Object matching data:
##############################
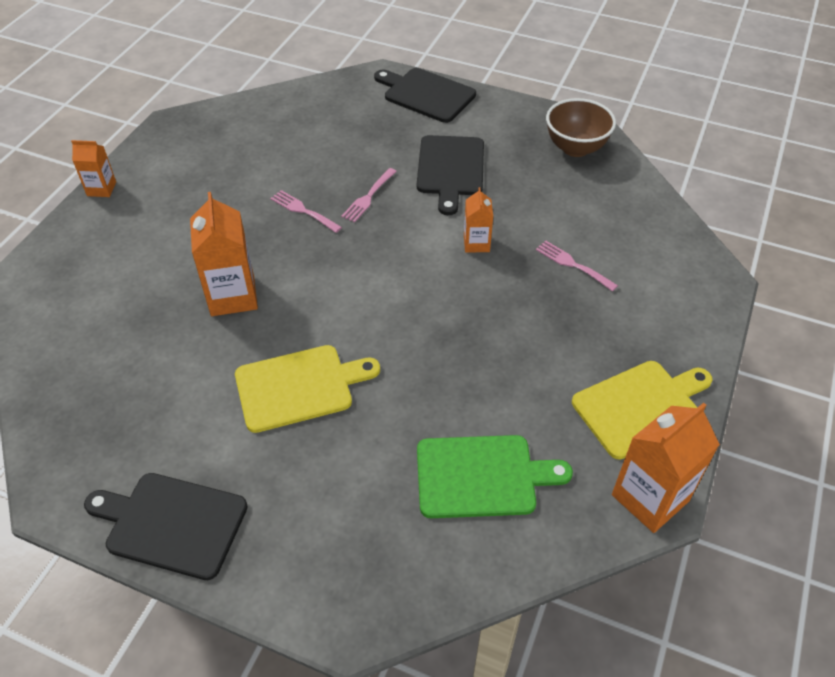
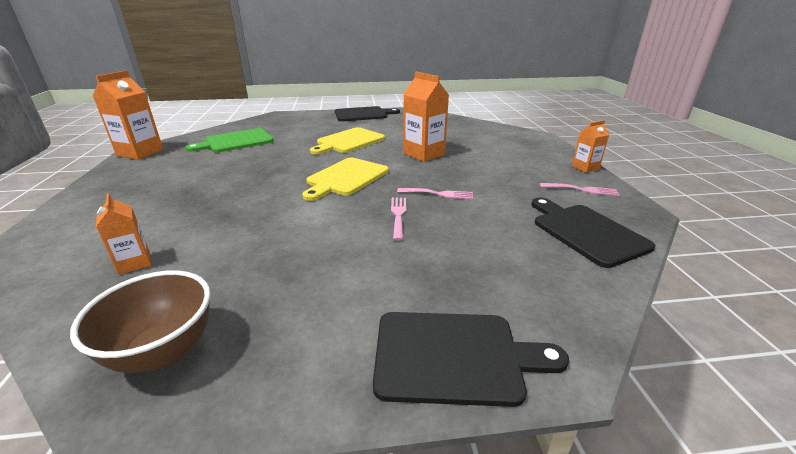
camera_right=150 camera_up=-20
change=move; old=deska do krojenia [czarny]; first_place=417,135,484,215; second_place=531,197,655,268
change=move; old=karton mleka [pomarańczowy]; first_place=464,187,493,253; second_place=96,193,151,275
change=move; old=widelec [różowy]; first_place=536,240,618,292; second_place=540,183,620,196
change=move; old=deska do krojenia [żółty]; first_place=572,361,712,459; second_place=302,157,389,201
##############################
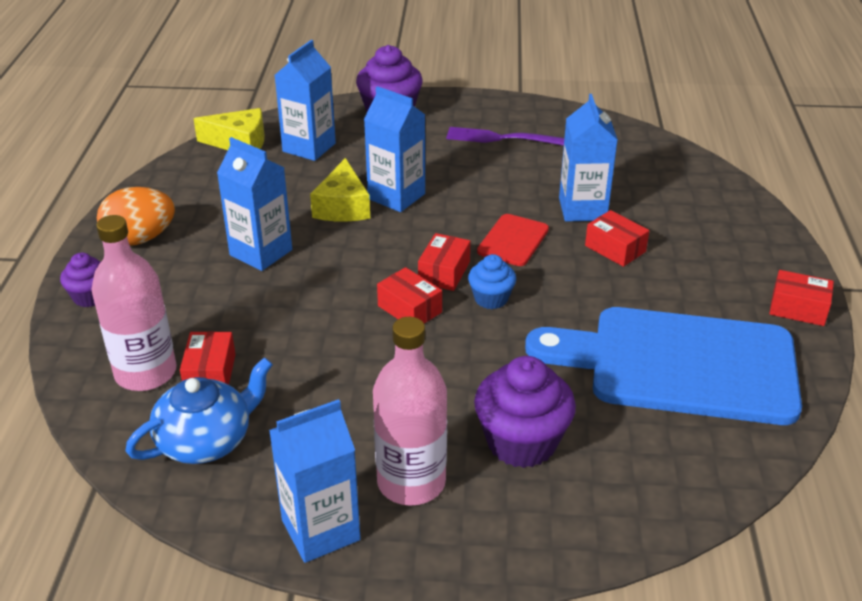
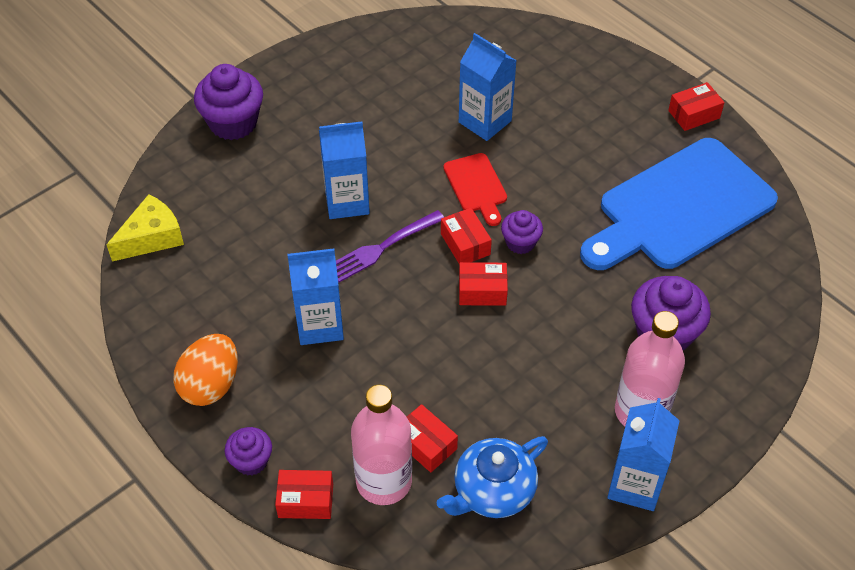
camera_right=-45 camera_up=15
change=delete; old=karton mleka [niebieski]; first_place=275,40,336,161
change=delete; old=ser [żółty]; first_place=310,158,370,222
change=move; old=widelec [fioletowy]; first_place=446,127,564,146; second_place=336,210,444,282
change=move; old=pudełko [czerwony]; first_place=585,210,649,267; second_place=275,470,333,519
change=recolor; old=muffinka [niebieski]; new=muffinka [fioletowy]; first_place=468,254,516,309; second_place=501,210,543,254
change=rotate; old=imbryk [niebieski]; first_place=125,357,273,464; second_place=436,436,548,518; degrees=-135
##############################
▸ **Your objective**
Out of the data above, transcribe exactly and only the lines starting with the line that has "change=move; old=pudełko [czerwony];" and going on through the line that has "change=rotate; old=imbryk [niebieski];", both included.

▸ **Answer to this exercise**
change=move; old=pudełko [czerwony]; first_place=585,210,649,267; second_place=275,470,333,519
change=recolor; old=muffinka [niebieski]; new=muffinka [fioletowy]; first_place=468,254,516,309; second_place=501,210,543,254
change=rotate; old=imbryk [niebieski]; first_place=125,357,273,464; second_place=436,436,548,518; degrees=-135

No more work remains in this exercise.